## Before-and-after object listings
------------------------------------------------------------

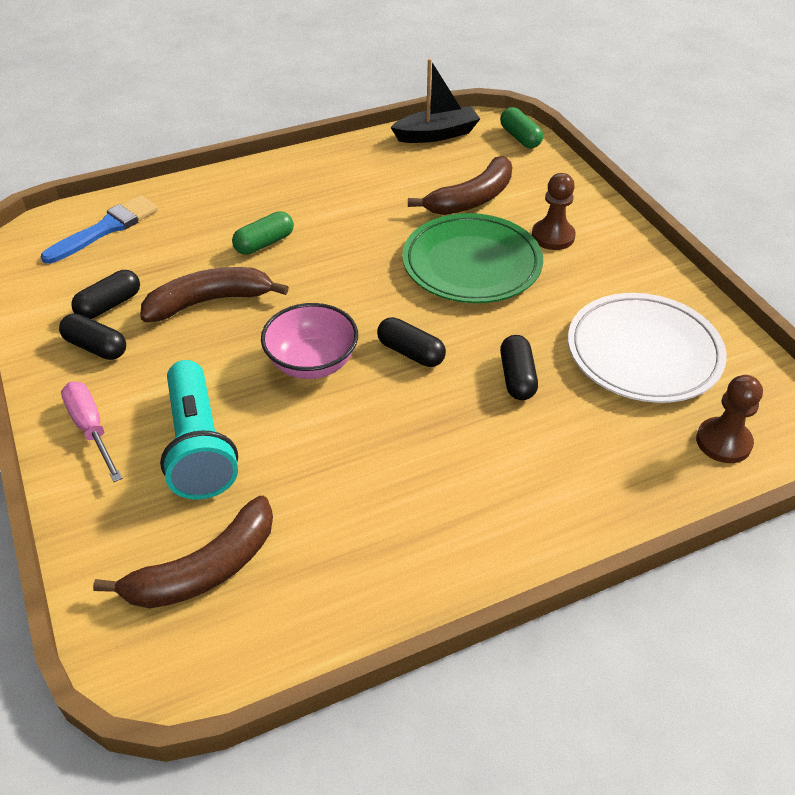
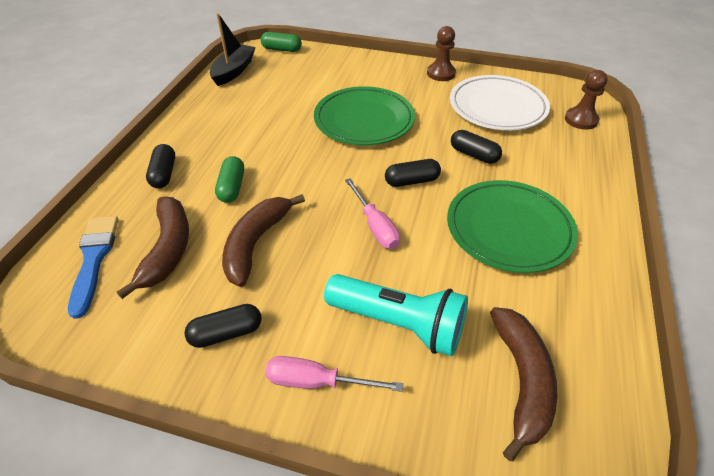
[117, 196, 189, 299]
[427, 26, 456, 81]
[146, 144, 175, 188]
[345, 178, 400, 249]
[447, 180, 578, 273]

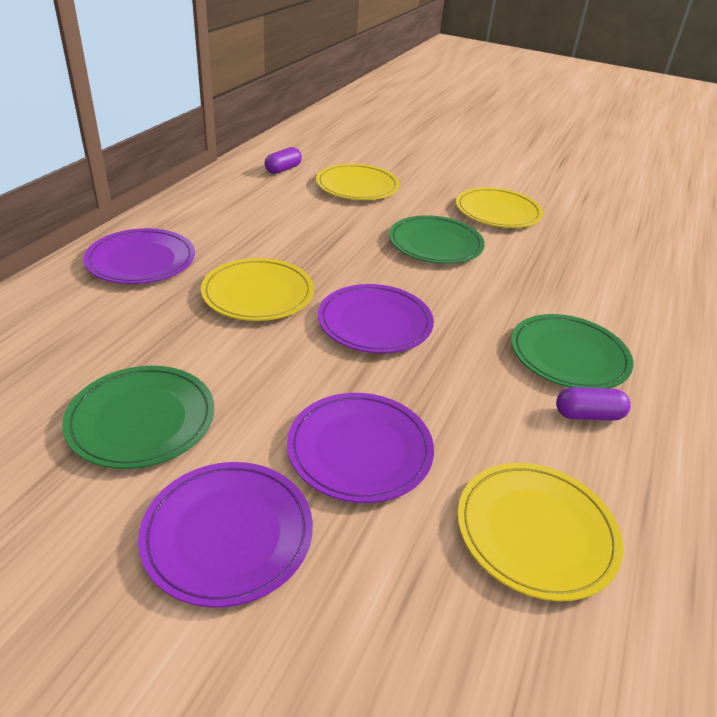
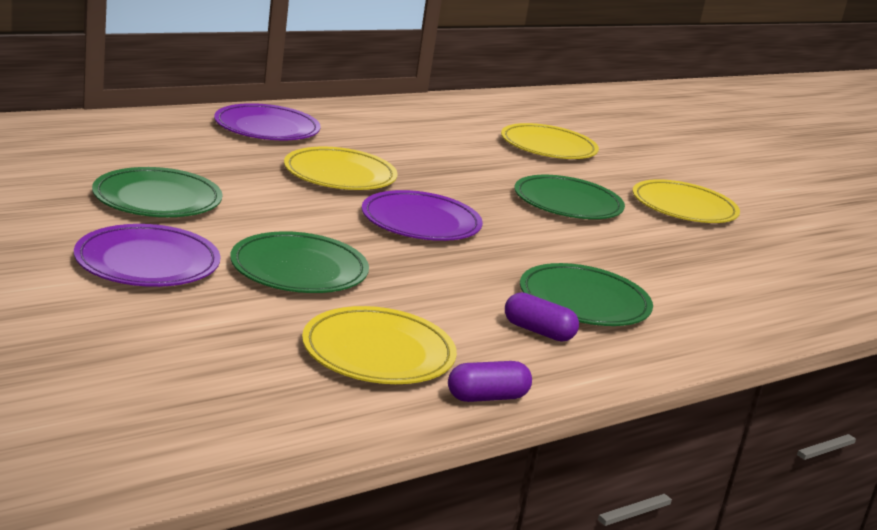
[448, 361, 532, 402]
[230, 231, 369, 293]

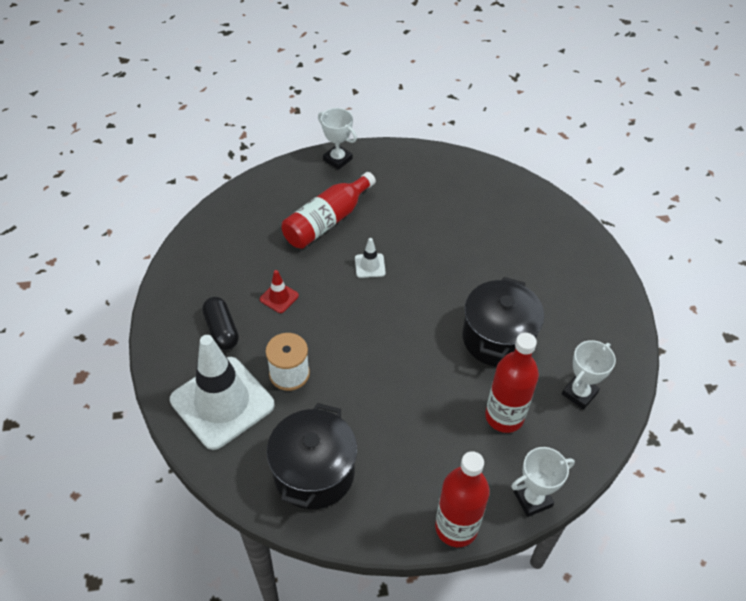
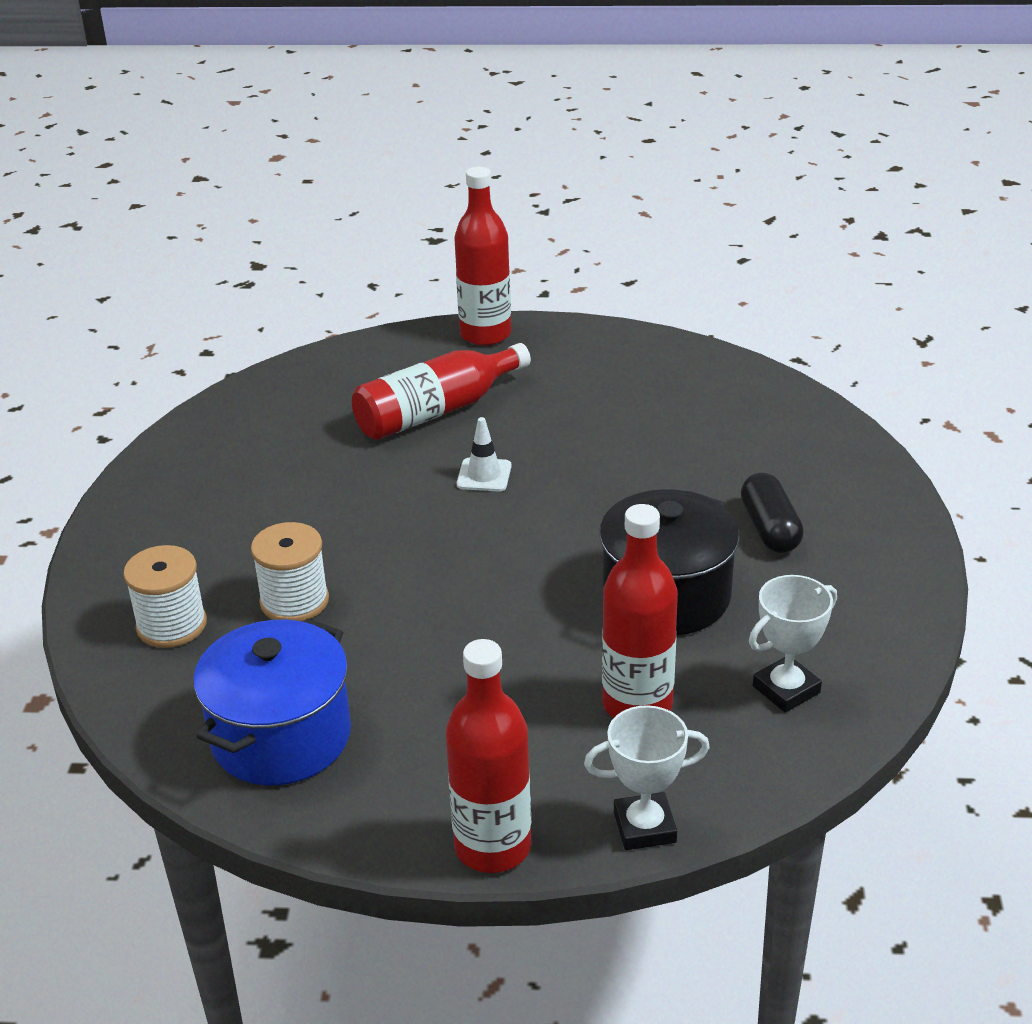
[454, 167, 511, 346]
[260, 270, 299, 313] (first image)
[741, 473, 804, 553]
[123, 545, 207, 648]
[193, 618, 351, 785]

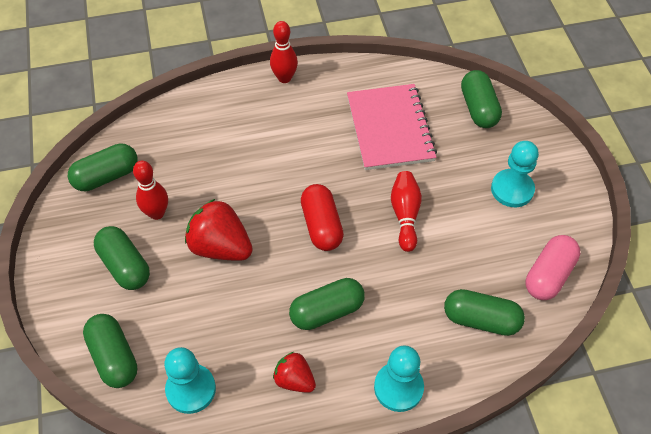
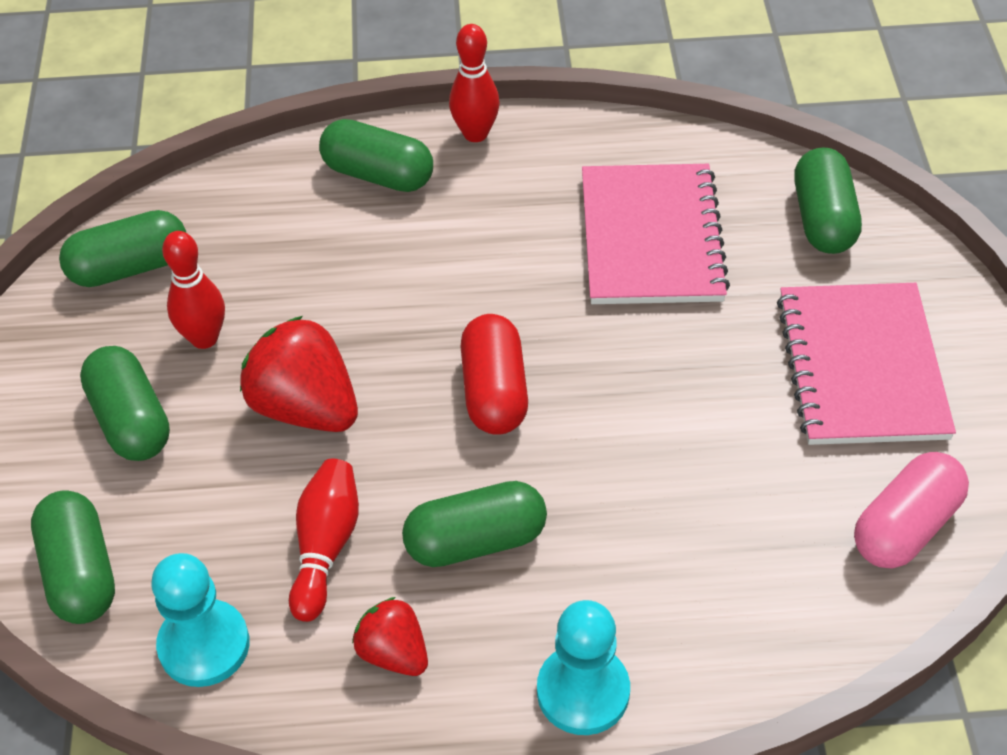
[777, 283, 956, 445]
[289, 459, 359, 622]
[319, 119, 433, 192]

------------------------------------------------------------

## Problem requirements
Give again, word for word, the line containing "[447, 180, 578, 273]" and every line after it to the end of the records; leave out the pictures.

## Task solution
[447, 180, 578, 273]

[448, 361, 532, 402]
[230, 231, 369, 293]

[454, 167, 511, 346]
[260, 270, 299, 313] (first image)
[741, 473, 804, 553]
[123, 545, 207, 648]
[193, 618, 351, 785]

[777, 283, 956, 445]
[289, 459, 359, 622]
[319, 119, 433, 192]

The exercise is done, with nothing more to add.